What is being asked: For the data below, give again exactly the lines from the one containing "camera: 65 degrees left, 10 degrees up" through the one containing "(854, 603) = (723, 388): purple", both ends included, and no others.

Source material:
■ ■ ■ ■ ■
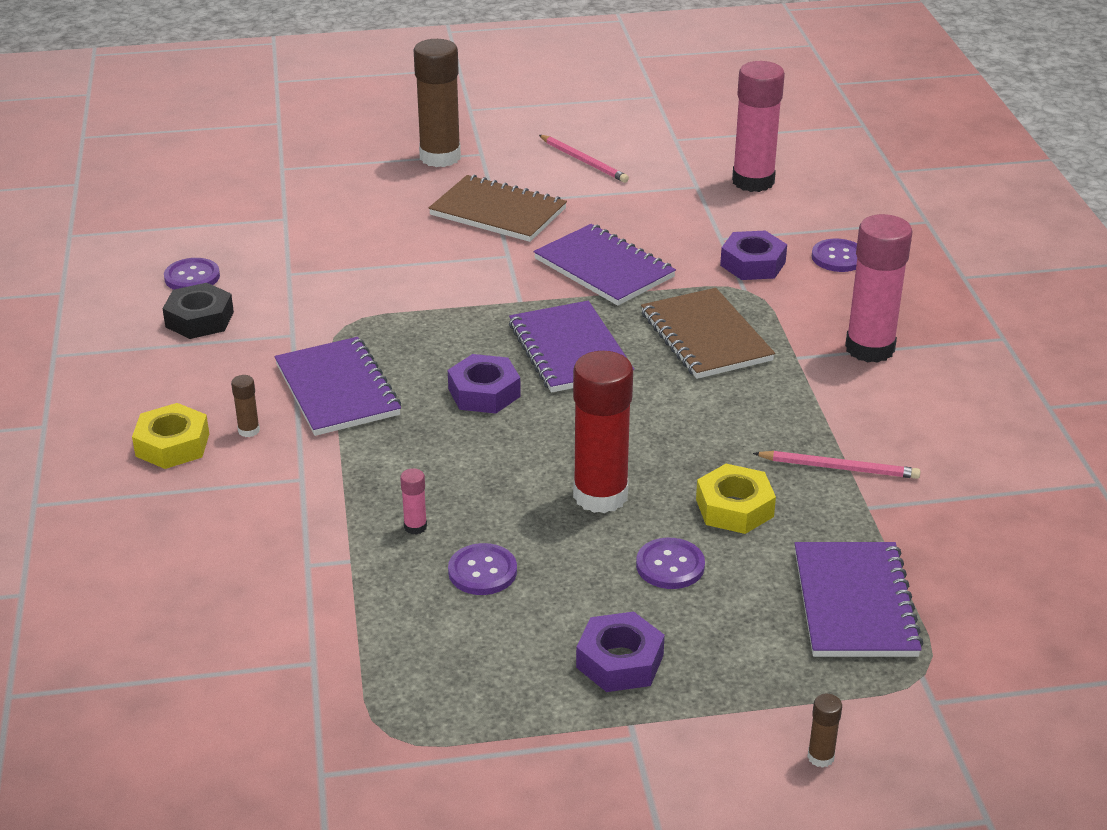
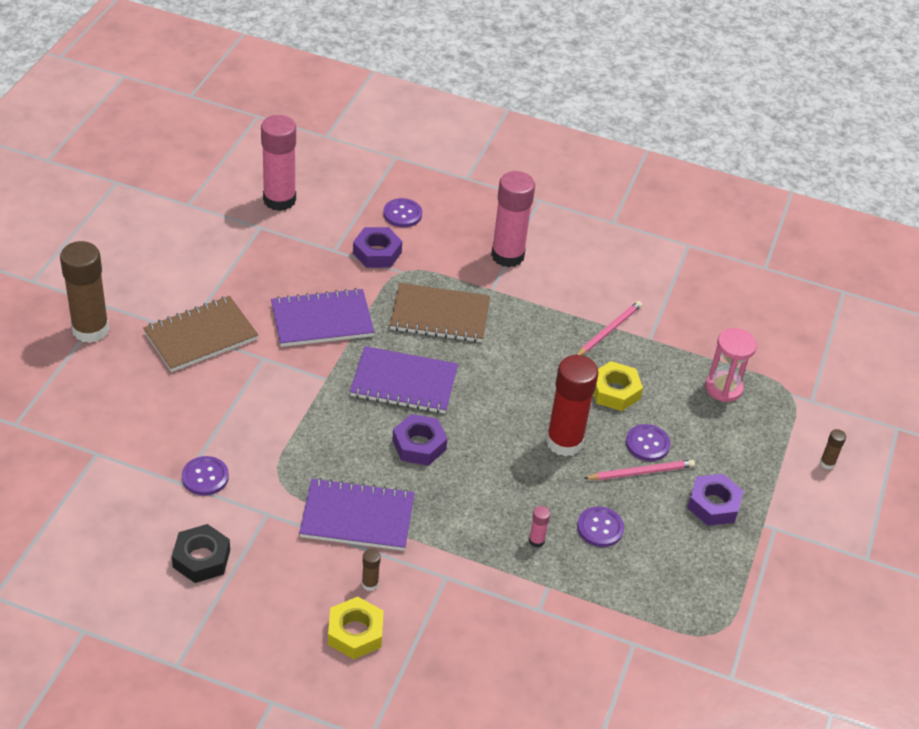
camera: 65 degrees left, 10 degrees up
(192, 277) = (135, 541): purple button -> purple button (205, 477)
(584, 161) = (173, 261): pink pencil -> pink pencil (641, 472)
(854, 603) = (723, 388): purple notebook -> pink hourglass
■ ■ ■ ■ ■
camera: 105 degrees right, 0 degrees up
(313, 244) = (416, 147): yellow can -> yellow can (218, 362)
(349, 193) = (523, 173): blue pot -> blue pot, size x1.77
■ ■ ■ ■ ■
Answer space:
camera: 65 degrees left, 10 degrees up
(192, 277) = (135, 541): purple button -> purple button (205, 477)
(584, 161) = (173, 261): pink pencil -> pink pencil (641, 472)
(854, 603) = (723, 388): purple notebook -> pink hourglass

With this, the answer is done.